Records for this exercise

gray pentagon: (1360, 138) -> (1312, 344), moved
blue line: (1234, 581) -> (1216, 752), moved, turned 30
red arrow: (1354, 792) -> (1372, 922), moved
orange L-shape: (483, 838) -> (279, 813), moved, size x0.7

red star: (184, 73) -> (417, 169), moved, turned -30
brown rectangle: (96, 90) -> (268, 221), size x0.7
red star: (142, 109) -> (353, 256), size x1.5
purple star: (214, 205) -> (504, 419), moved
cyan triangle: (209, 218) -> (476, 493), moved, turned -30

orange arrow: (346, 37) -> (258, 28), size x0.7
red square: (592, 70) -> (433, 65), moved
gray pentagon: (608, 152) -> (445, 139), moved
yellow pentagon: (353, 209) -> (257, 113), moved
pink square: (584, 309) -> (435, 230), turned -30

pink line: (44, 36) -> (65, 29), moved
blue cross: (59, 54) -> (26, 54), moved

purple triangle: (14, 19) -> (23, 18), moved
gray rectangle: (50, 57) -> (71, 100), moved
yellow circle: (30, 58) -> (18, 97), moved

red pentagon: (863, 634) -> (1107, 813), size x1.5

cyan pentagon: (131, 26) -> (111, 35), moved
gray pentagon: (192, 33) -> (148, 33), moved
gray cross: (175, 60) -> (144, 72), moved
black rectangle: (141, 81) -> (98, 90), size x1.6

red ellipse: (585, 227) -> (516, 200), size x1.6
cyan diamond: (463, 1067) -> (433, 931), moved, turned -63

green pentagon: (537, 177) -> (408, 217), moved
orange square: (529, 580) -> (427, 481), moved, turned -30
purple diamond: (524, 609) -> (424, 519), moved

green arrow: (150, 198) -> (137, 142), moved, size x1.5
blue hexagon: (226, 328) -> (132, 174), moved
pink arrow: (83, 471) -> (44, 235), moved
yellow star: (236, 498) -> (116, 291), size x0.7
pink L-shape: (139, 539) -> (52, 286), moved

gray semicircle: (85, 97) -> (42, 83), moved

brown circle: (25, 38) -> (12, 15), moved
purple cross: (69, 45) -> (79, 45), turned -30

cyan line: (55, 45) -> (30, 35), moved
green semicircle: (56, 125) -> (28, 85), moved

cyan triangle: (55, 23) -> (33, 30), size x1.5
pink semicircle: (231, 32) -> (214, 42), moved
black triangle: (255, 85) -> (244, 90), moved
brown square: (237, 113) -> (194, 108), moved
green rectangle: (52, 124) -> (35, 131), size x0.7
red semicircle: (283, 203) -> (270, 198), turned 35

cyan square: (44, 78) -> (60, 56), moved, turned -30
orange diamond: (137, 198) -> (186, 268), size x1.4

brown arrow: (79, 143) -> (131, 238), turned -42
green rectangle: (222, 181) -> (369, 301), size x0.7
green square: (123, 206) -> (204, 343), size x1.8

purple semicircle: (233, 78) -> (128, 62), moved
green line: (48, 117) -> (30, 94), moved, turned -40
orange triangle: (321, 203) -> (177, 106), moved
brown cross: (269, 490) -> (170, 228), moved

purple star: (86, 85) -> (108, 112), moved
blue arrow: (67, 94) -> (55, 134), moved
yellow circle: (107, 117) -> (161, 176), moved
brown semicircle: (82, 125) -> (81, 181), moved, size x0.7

What is being asked
Where does the word "turned" appear in the listing above? Copy every line that holds it.

Answer for the task
blue line: (1234, 581) -> (1216, 752), moved, turned 30
red star: (184, 73) -> (417, 169), moved, turned -30
cyan triangle: (209, 218) -> (476, 493), moved, turned -30
pink square: (584, 309) -> (435, 230), turned -30
cyan diamond: (463, 1067) -> (433, 931), moved, turned -63
orange square: (529, 580) -> (427, 481), moved, turned -30
purple cross: (69, 45) -> (79, 45), turned -30
red semicircle: (283, 203) -> (270, 198), turned 35
cyan square: (44, 78) -> (60, 56), moved, turned -30
brown arrow: (79, 143) -> (131, 238), turned -42
green line: (48, 117) -> (30, 94), moved, turned -40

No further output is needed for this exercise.